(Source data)

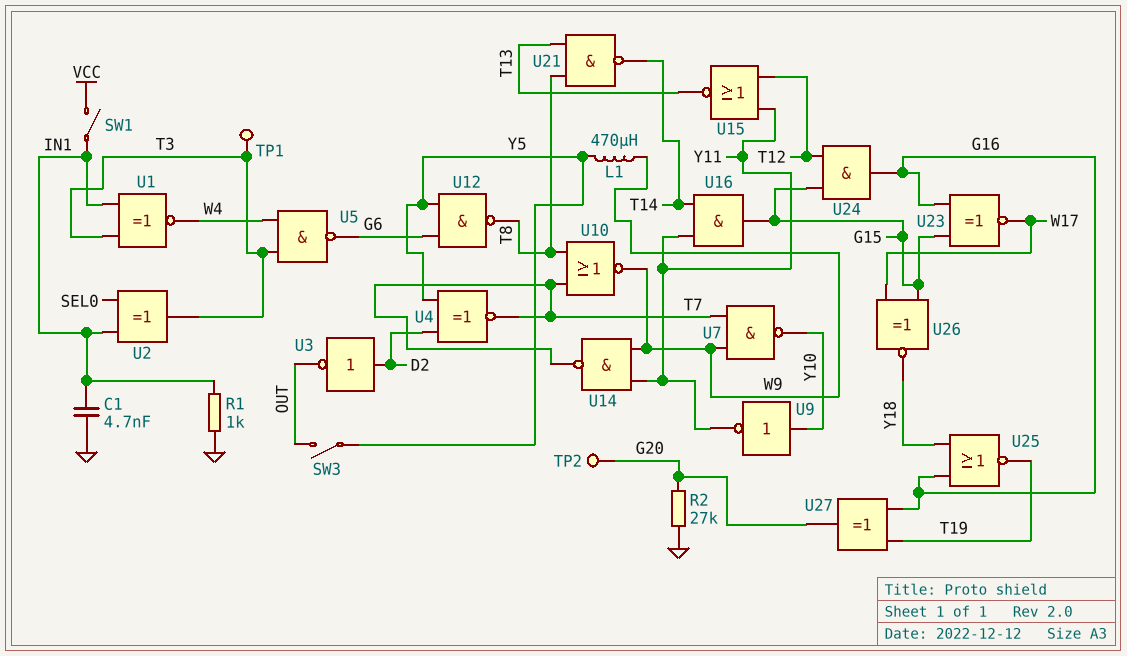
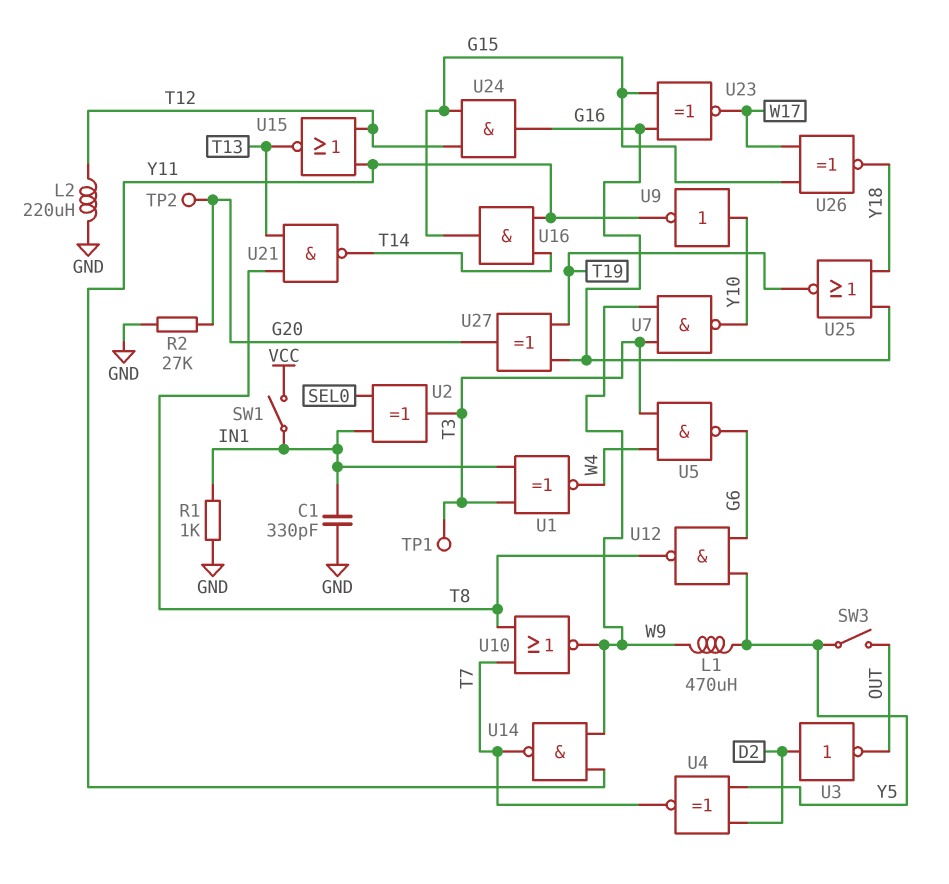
C1: 4.7nF (GND, IN1) -> 330pF (GND, IN1)
L2: none -> 220uH (GND, T12)
U7: NAND (in T7, in W9, out Y10) -> NAND (in T3, in W9, out Y10)

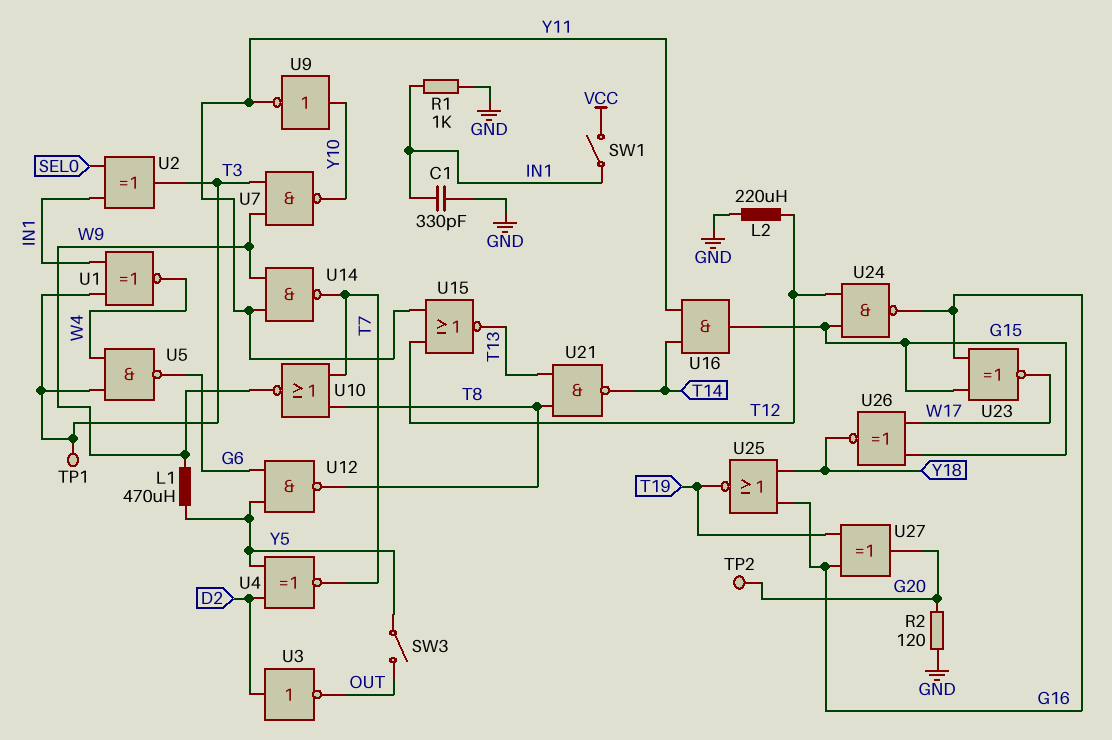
R2: 27k (G20, GND) -> 120 (G20, GND)
U24: AND (in G15, in T12, out G16) -> NAND (in G15, in T12, out G16)

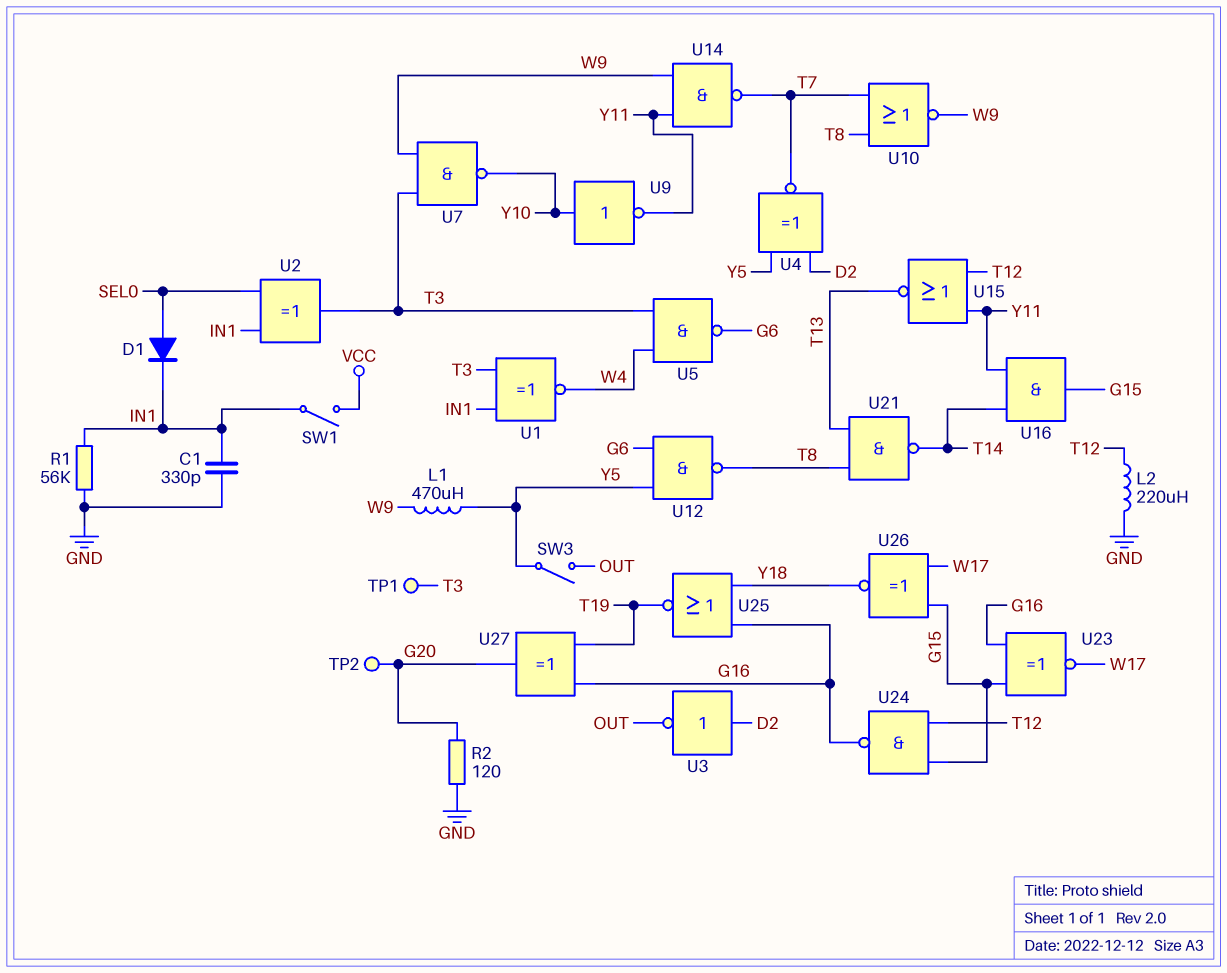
D1: none -> diode (A SEL0, K IN1)
R1: 1k (GND, IN1) -> 56k (GND, IN1)

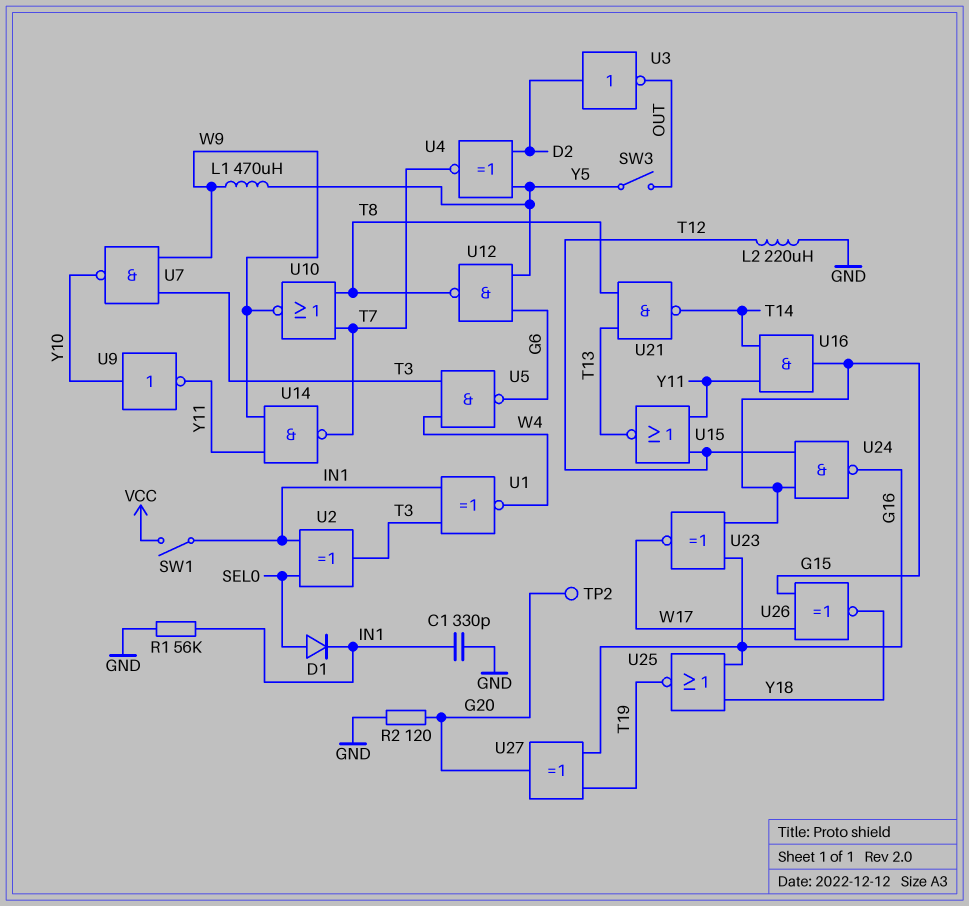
TP1: test point (T3) -> none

→ **What is required**
Write out all the entries word for word, but skip any images.

→ **Written answer**
C1: 4.7nF (GND, IN1) -> 330pF (GND, IN1)
L2: none -> 220uH (GND, T12)
U7: NAND (in T7, in W9, out Y10) -> NAND (in T3, in W9, out Y10)

R2: 27k (G20, GND) -> 120 (G20, GND)
U24: AND (in G15, in T12, out G16) -> NAND (in G15, in T12, out G16)

D1: none -> diode (A SEL0, K IN1)
R1: 1k (GND, IN1) -> 56k (GND, IN1)

TP1: test point (T3) -> none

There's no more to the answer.